▶ ACTION ITEM:
What lines of the data below hold the string "middle"? Copy each one out.

▶ DATA UNDER STUDY:
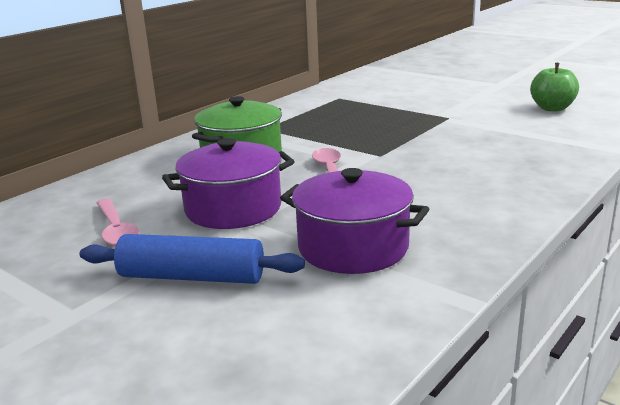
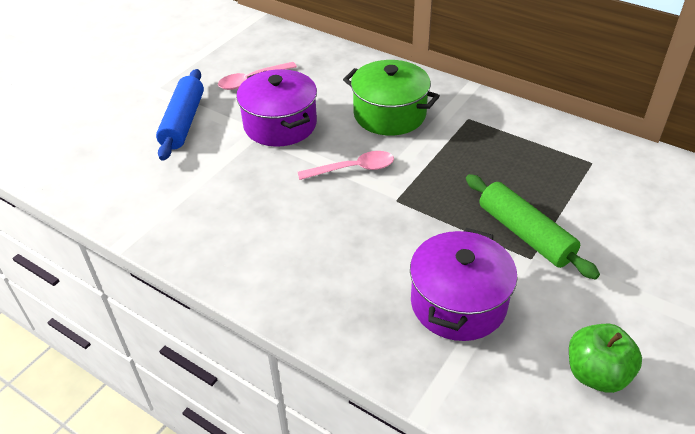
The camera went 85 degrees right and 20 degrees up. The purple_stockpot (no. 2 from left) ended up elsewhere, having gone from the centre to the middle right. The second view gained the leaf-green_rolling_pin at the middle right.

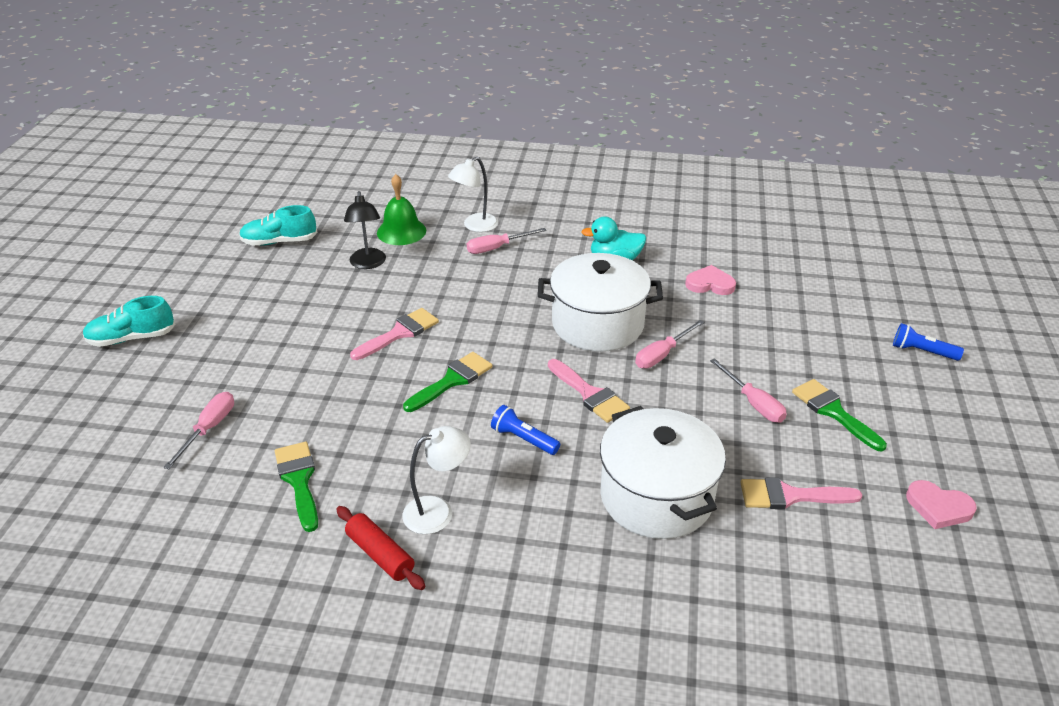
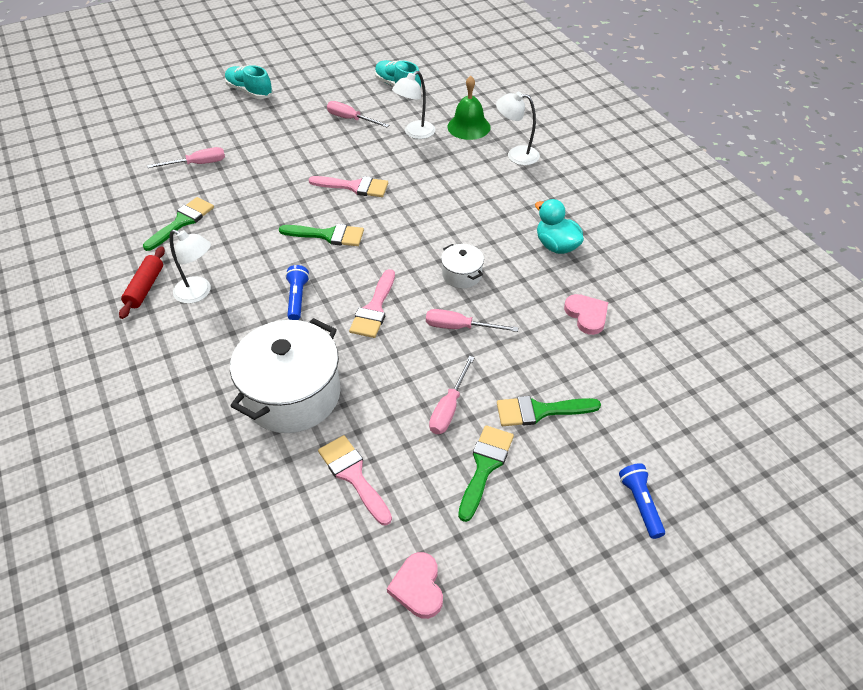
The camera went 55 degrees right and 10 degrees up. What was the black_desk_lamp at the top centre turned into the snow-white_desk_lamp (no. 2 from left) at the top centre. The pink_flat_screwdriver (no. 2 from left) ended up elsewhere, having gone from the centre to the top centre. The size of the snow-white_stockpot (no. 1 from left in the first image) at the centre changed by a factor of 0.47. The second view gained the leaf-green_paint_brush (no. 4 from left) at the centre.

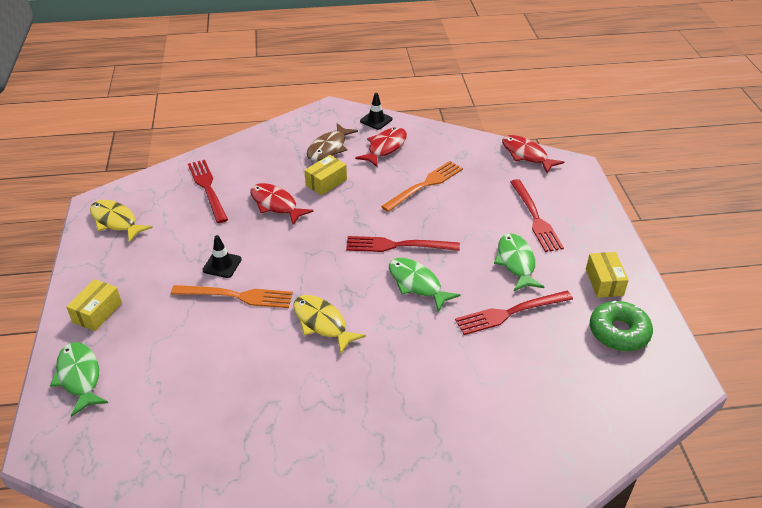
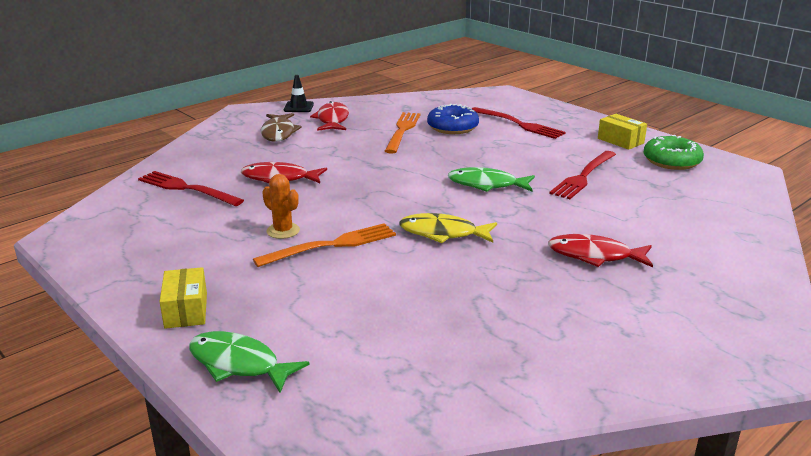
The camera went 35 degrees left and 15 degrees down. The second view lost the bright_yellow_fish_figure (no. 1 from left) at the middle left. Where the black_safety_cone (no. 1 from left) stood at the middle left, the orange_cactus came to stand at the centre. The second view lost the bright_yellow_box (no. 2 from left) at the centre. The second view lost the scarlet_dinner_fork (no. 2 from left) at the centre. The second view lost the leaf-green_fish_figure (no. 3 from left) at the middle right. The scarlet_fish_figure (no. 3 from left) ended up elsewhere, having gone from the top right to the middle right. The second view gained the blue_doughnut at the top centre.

* * *

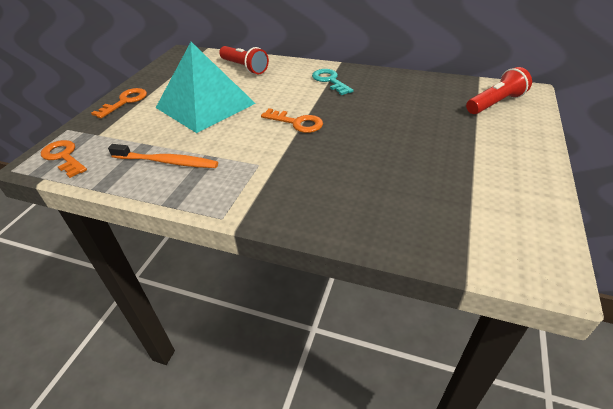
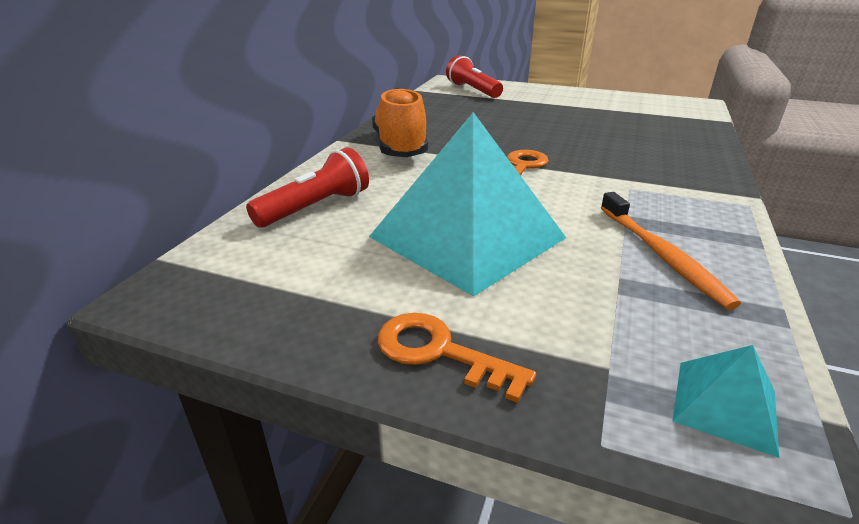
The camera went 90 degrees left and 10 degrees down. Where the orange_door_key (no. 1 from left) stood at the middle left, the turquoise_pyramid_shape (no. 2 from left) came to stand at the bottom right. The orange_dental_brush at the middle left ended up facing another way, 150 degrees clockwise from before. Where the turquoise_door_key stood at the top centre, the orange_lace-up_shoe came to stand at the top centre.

▶ TASK SOLUTION:
The camera went 85 degrees right and 20 degrees up. The purple_stockpot (no. 2 from left) ended up elsewhere, having gone from the centre to the middle right. The second view gained the leaf-green_rolling_pin at the middle right.
The camera went 35 degrees left and 15 degrees down. The second view lost the bright_yellow_fish_figure (no. 1 from left) at the middle left. Where the black_safety_cone (no. 1 from left) stood at the middle left, the orange_cactus came to stand at the centre. The second view lost the bright_yellow_box (no. 2 from left) at the centre. The second view lost the scarlet_dinner_fork (no. 2 from left) at the centre. The second view lost the leaf-green_fish_figure (no. 3 from left) at the middle right. The scarlet_fish_figure (no. 3 from left) ended up elsewhere, having gone from the top right to the middle right. The second view gained the blue_doughnut at the top centre.
The camera went 90 degrees left and 10 degrees down. Where the orange_door_key (no. 1 from left) stood at the middle left, the turquoise_pyramid_shape (no. 2 from left) came to stand at the bottom right. The orange_dental_brush at the middle left ended up facing another way, 150 degrees clockwise from before. Where the turquoise_door_key stood at the top centre, the orange_lace-up_shoe came to stand at the top centre.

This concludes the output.